_What you have to do_
Go through the entries below. Copy each line in which "button" appears.

_Data for review_
[Start of section]
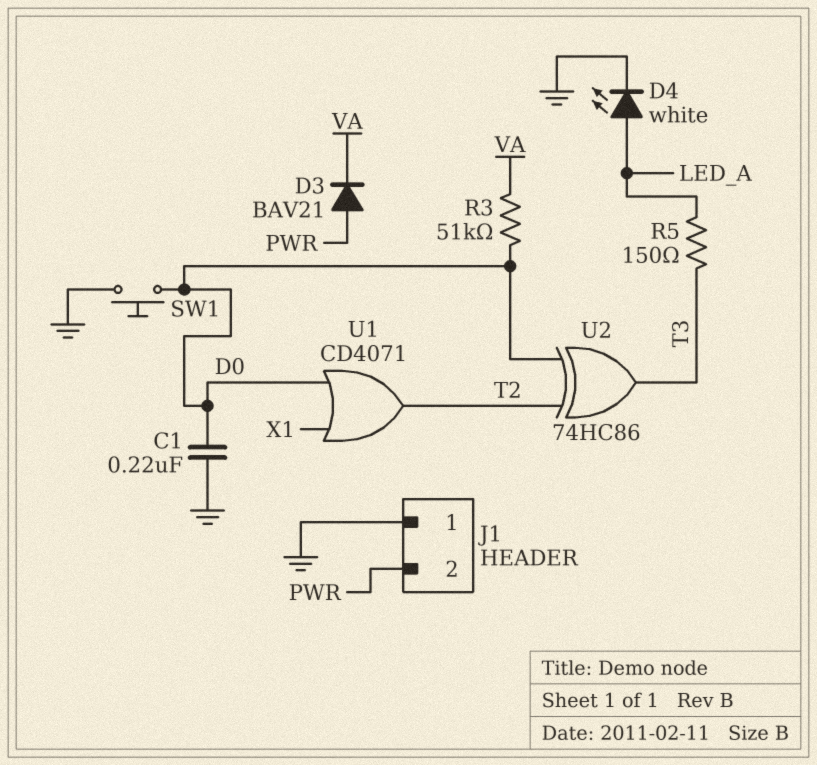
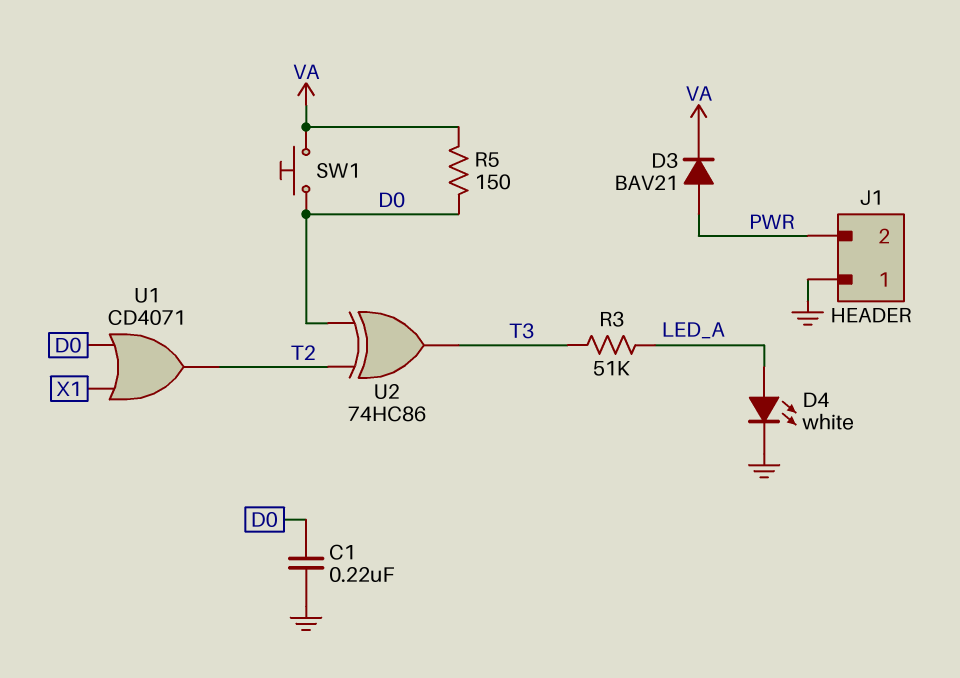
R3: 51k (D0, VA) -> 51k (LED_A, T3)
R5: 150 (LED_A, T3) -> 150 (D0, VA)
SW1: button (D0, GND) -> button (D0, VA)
[End of section]
[Start of section]
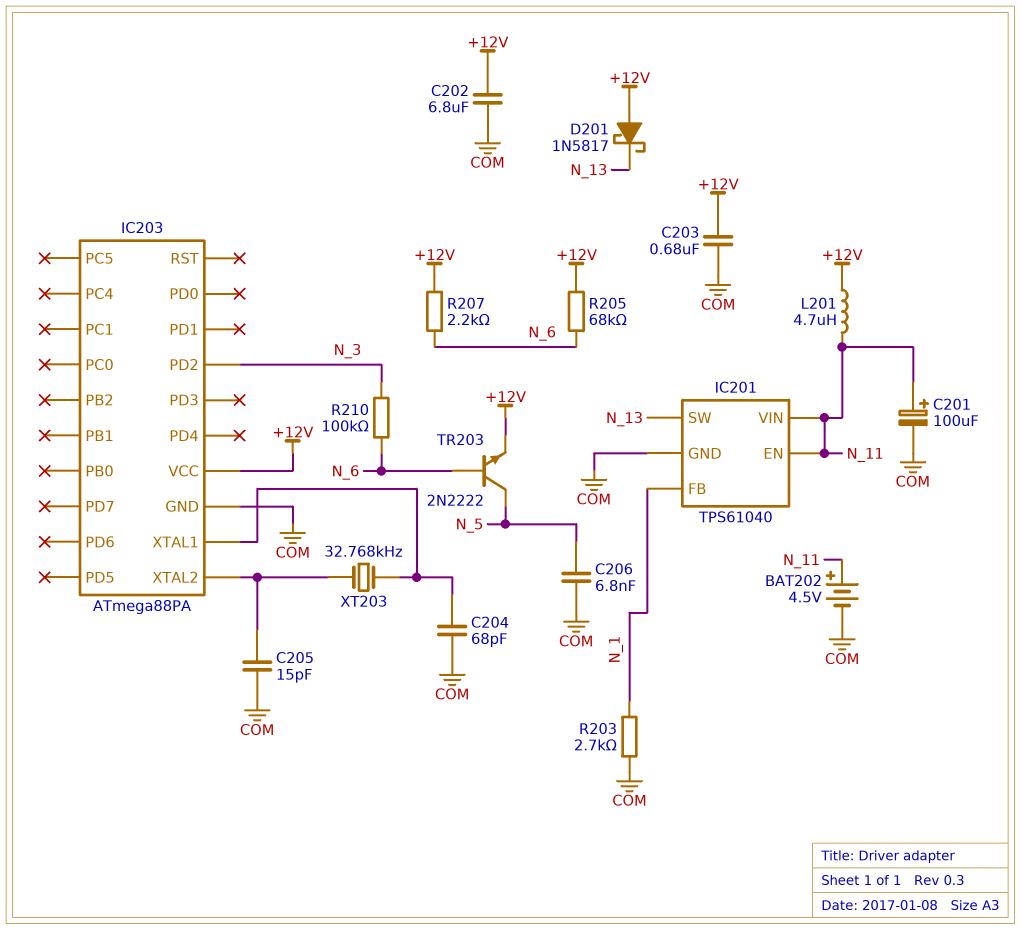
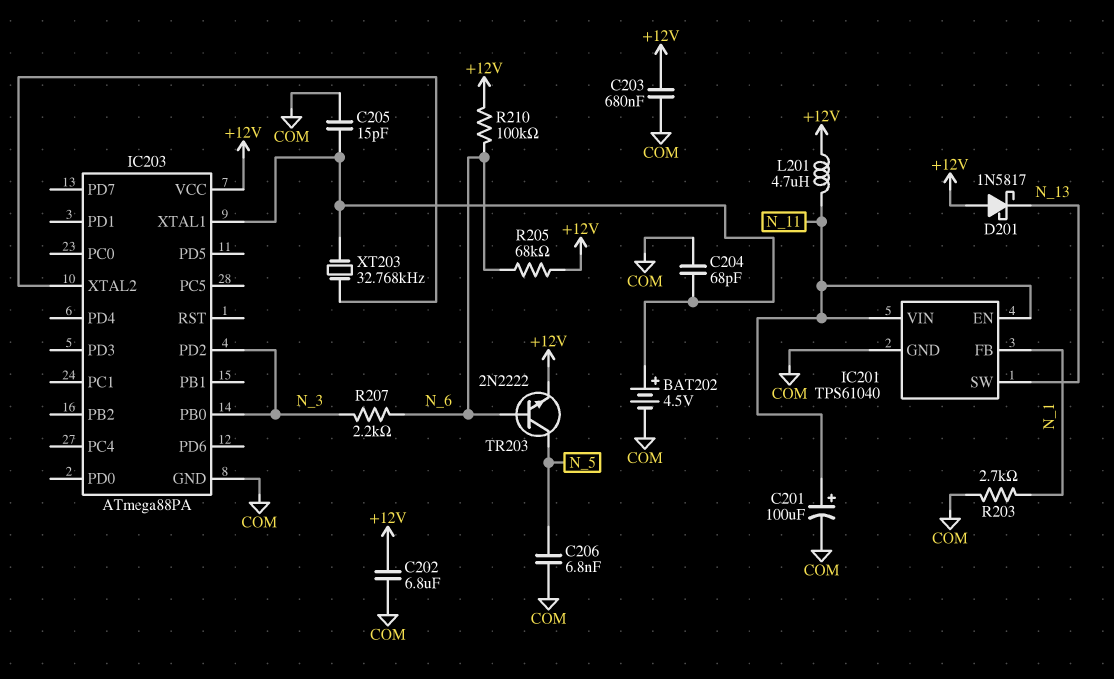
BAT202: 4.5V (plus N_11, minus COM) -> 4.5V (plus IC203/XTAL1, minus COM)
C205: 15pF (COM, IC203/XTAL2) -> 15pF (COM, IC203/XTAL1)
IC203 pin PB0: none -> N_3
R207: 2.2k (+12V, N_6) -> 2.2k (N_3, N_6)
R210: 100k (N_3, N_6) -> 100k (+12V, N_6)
[End of section]
[Start of section]
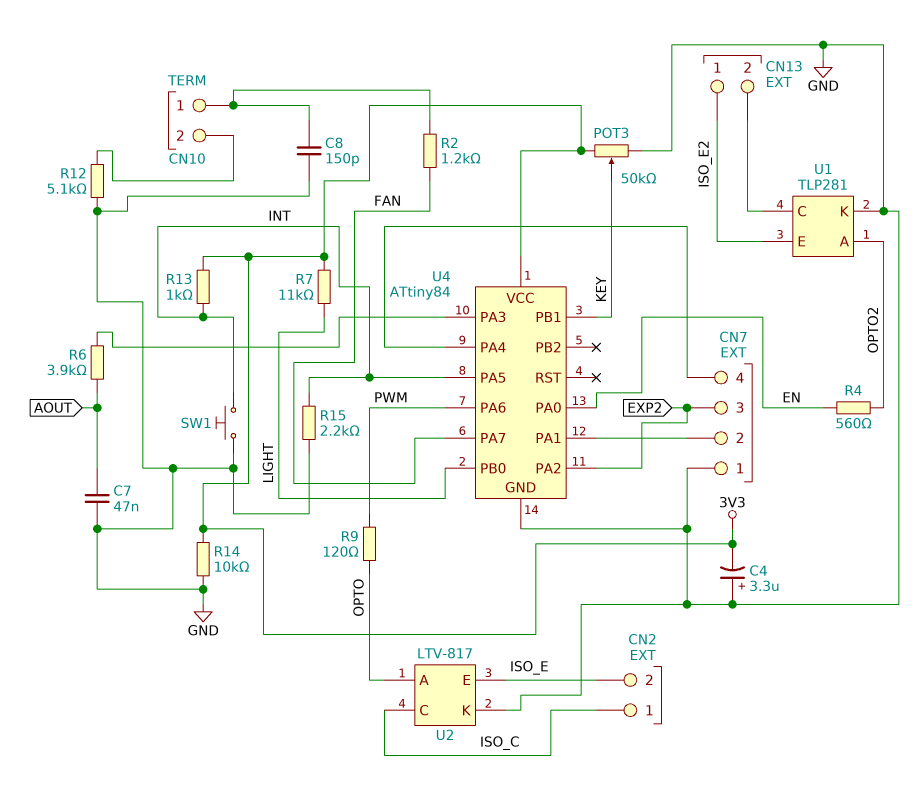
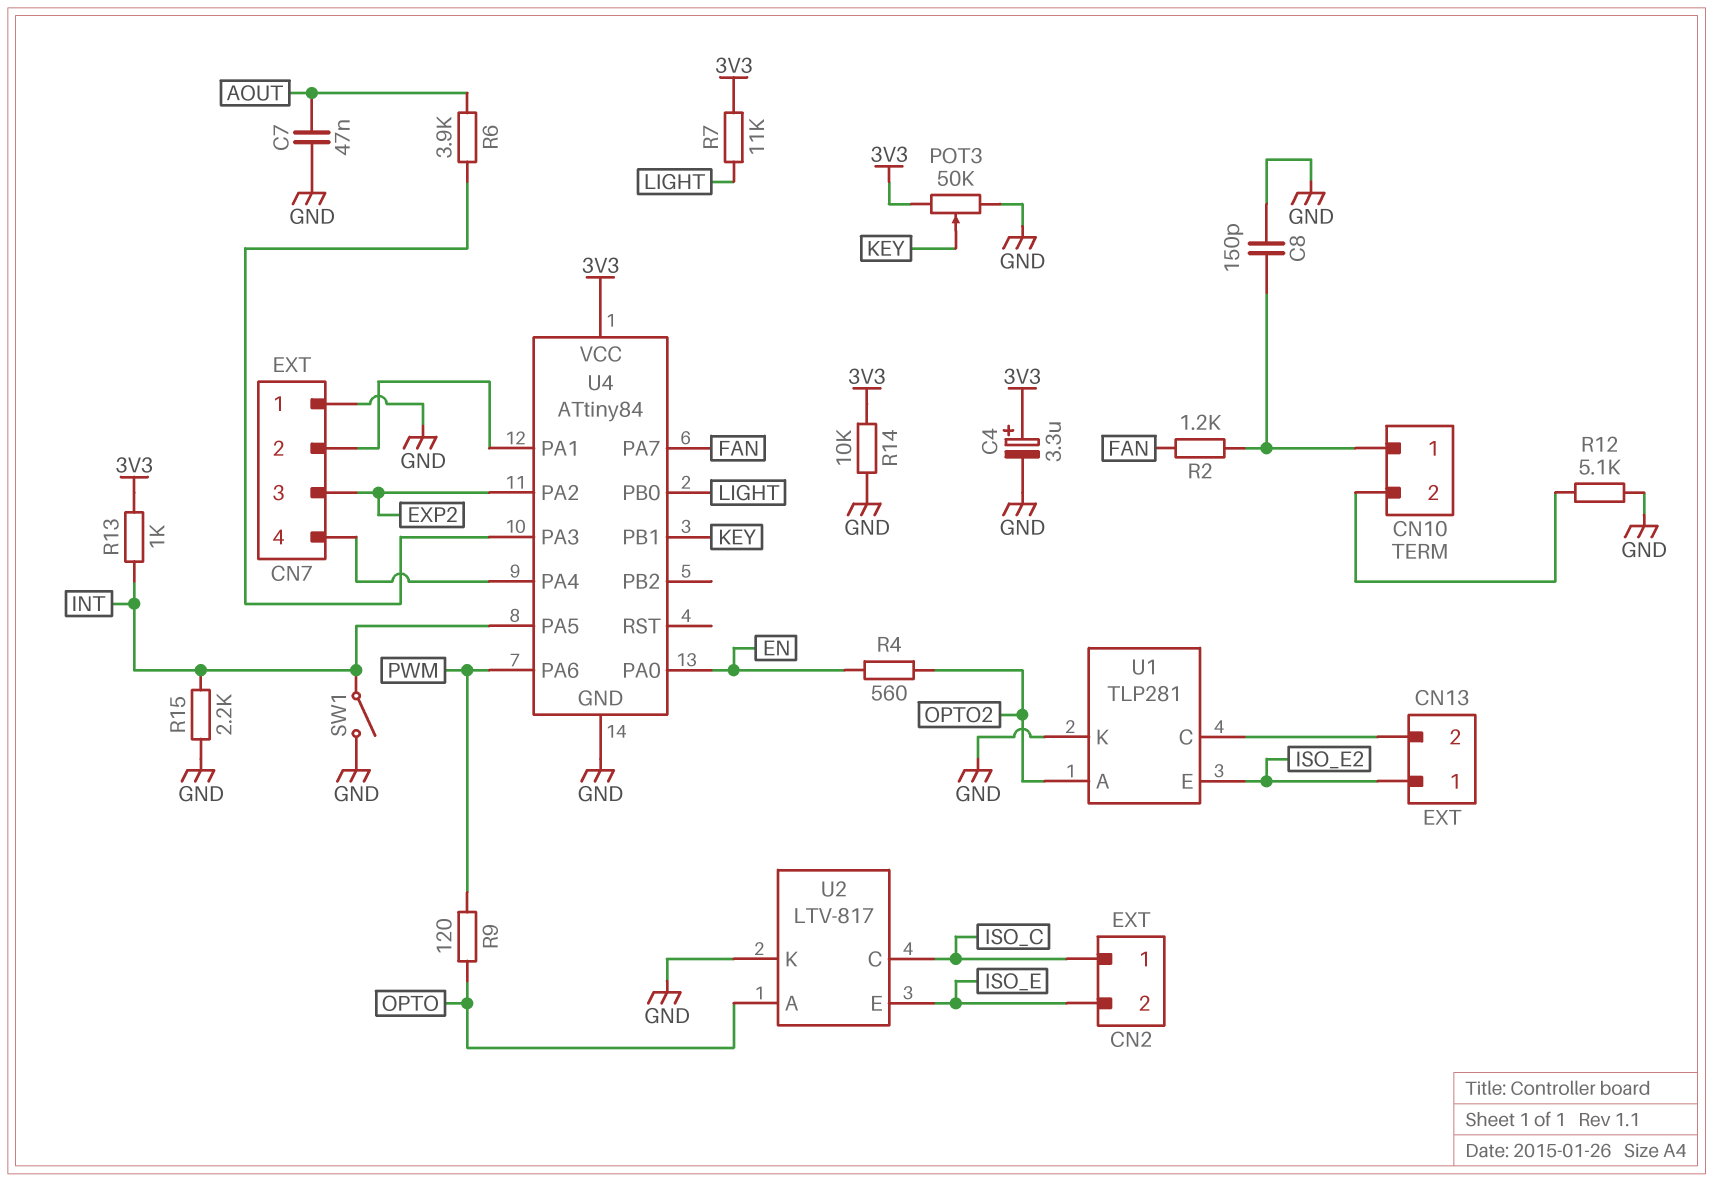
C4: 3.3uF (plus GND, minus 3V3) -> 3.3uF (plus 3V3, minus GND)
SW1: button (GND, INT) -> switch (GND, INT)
[End of section]
_Written solution_
SW1: button (D0, GND) -> button (D0, VA)
SW1: button (GND, INT) -> switch (GND, INT)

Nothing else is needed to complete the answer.